-- AVAILABLE RECORDS follows --
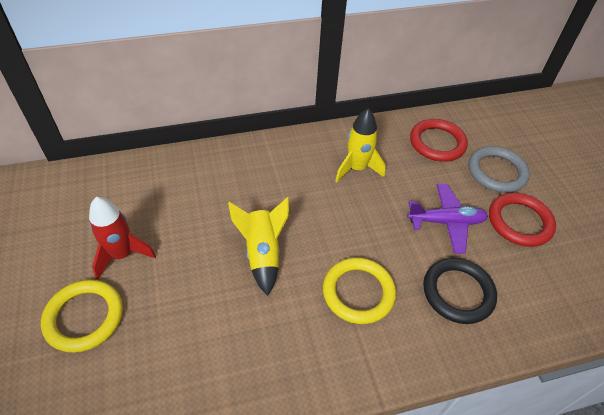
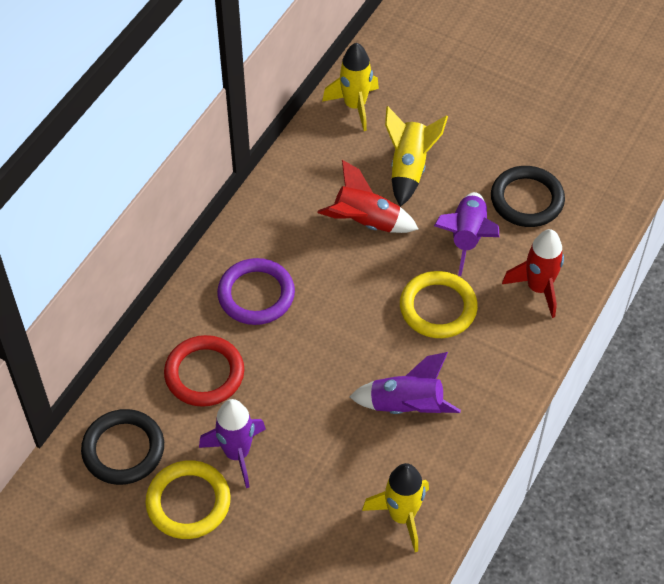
black ring: 1 -> 2
grey ring: 1 -> 0
purple plane: 1 -> 0
purple ring: 0 -> 1
purple rocket: 0 -> 3
red ring: 2 -> 1
red rocket: 1 -> 2
yellow rocket: 2 -> 3

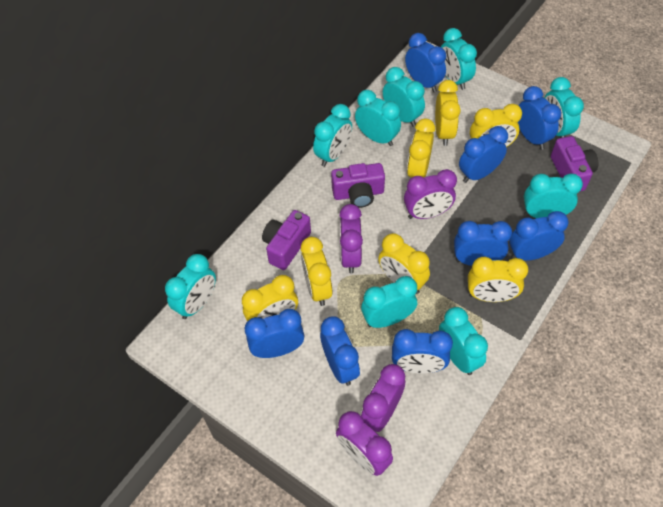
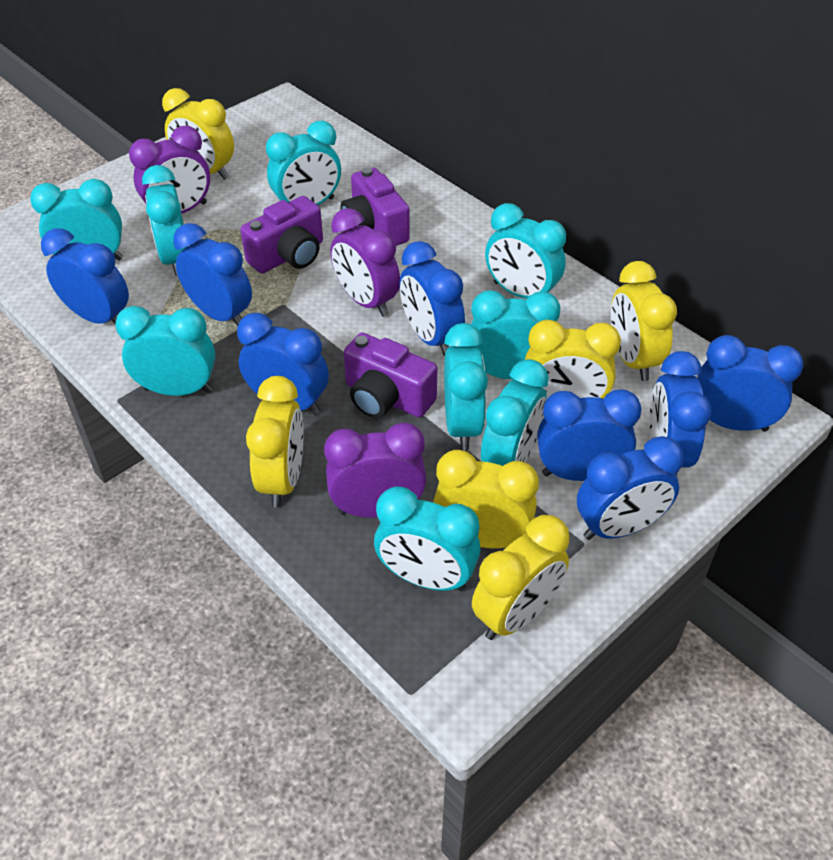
purple clock: 4 -> 3
yellow clock: 7 -> 6

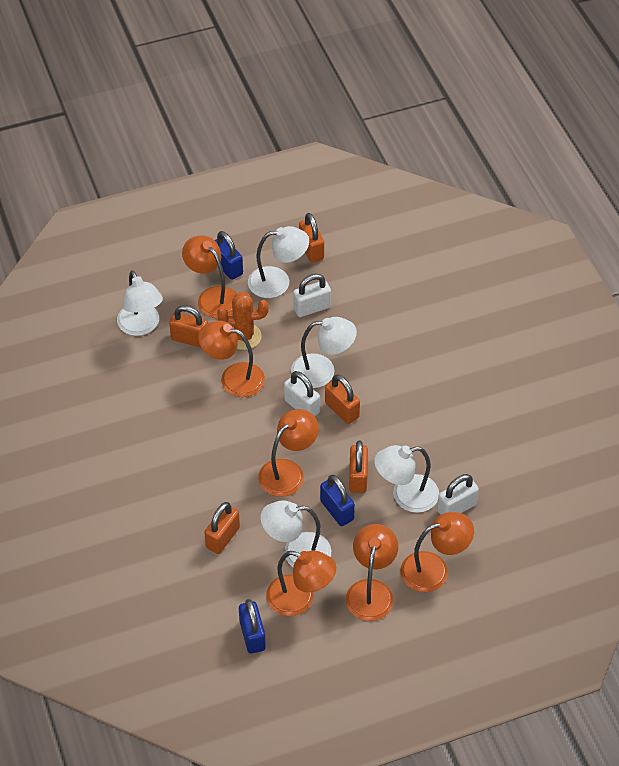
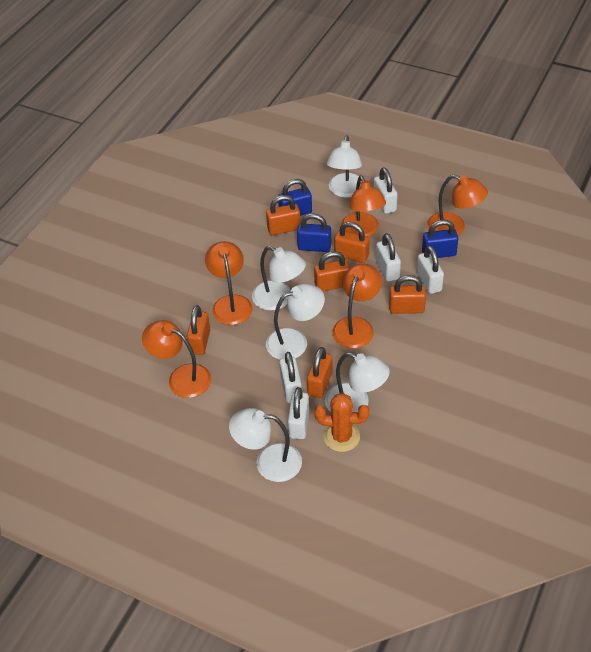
orange lamp: 6 -> 5
orange padlock: 5 -> 6
white padlock: 3 -> 5

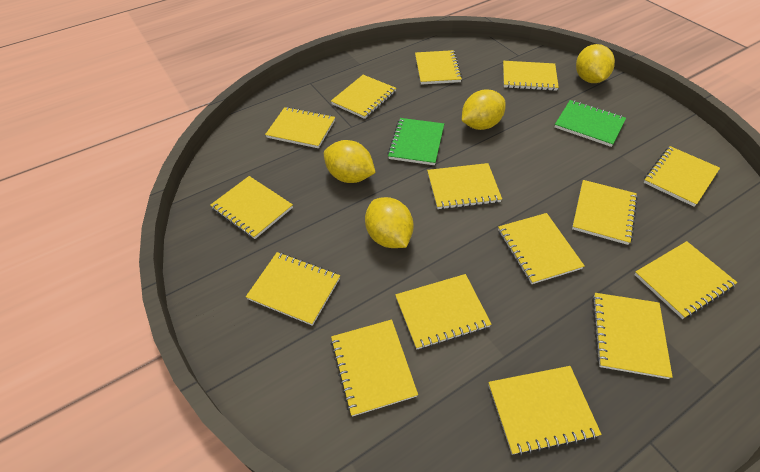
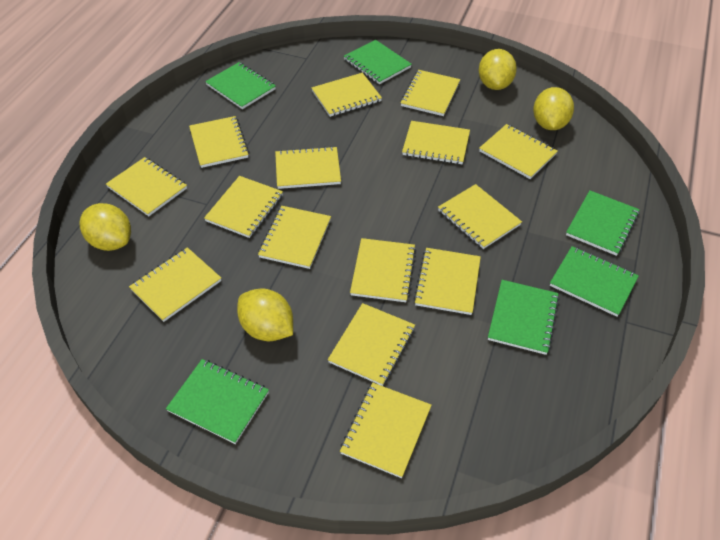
green notebook: 2 -> 6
-- AVAILABLE RECORDS concluded --
ASSIGNED TASK: Please print the entries exactly as they stand. Images are not part of the copy.

RESPONSE AREA:
black ring: 1 -> 2
grey ring: 1 -> 0
purple plane: 1 -> 0
purple ring: 0 -> 1
purple rocket: 0 -> 3
red ring: 2 -> 1
red rocket: 1 -> 2
yellow rocket: 2 -> 3

purple clock: 4 -> 3
yellow clock: 7 -> 6

orange lamp: 6 -> 5
orange padlock: 5 -> 6
white padlock: 3 -> 5

green notebook: 2 -> 6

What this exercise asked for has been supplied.